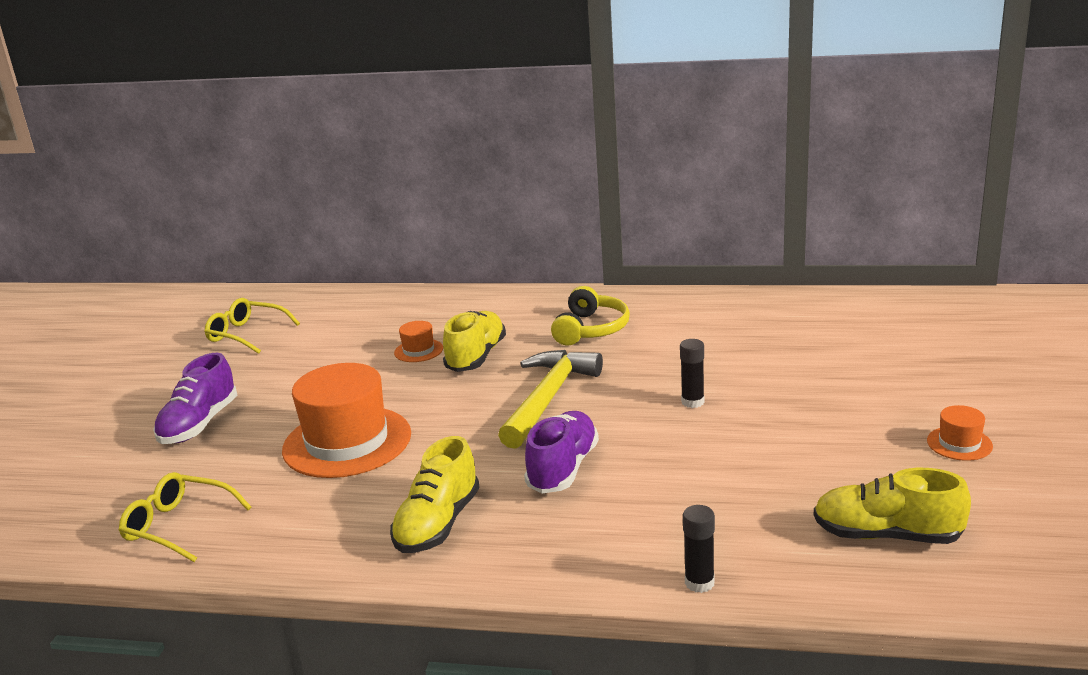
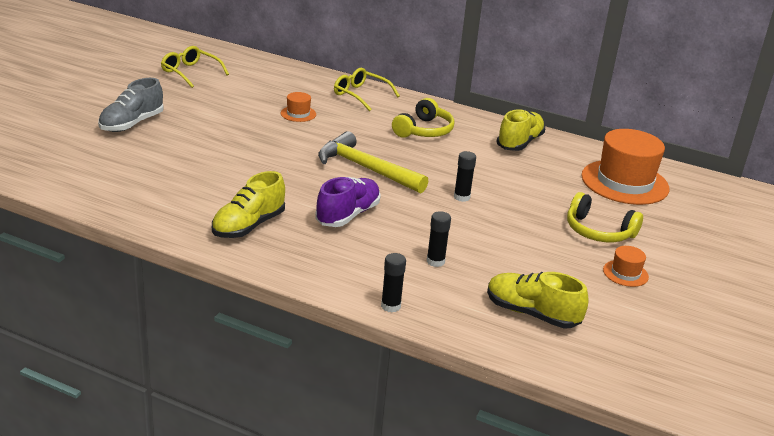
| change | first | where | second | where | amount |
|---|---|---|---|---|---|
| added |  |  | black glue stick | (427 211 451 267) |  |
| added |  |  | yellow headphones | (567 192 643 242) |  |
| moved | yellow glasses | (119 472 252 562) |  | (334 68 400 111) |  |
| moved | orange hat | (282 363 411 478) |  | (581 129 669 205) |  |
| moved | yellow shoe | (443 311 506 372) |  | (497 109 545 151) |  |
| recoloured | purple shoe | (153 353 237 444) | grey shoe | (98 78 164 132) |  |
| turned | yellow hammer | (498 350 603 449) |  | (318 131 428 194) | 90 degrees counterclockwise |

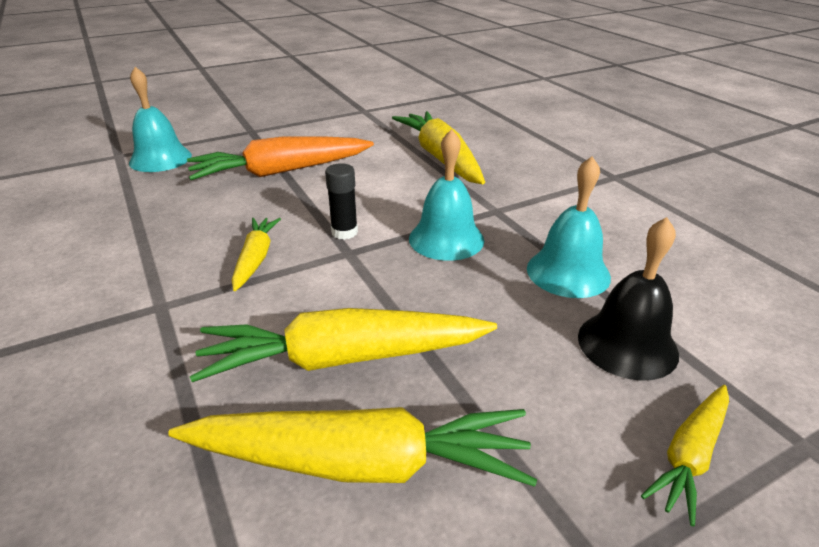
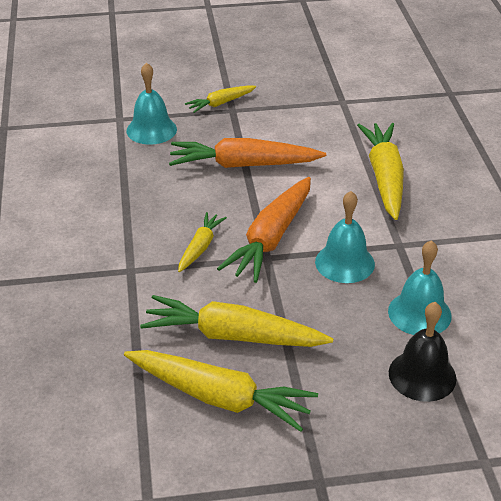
| change | first | where | second | where | amount |
|---|---|---|---|---|---|
| moved | yellow carrot | (641 385 729 527) |  | (185 85 256 113) |  |
| replaced | black glue stick | (325 163 358 240) | orange carrot | (217 177 311 283) |  |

..............................

# [Task]
Your copy must start at the line that holds "yellow shoe |" and end at the last line of the data, both included; it must contain no pictures.

# [Solution]
| moved | yellow shoe | (443 311 506 372) |  | (497 109 545 151) |  |
| recoloured | purple shoe | (153 353 237 444) | grey shoe | (98 78 164 132) |  |
| turned | yellow hammer | (498 350 603 449) |  | (318 131 428 194) | 90 degrees counterclockwise |

| change | first | where | second | where | amount |
|---|---|---|---|---|---|
| moved | yellow carrot | (641 385 729 527) |  | (185 85 256 113) |  |
| replaced | black glue stick | (325 163 358 240) | orange carrot | (217 177 311 283) |  |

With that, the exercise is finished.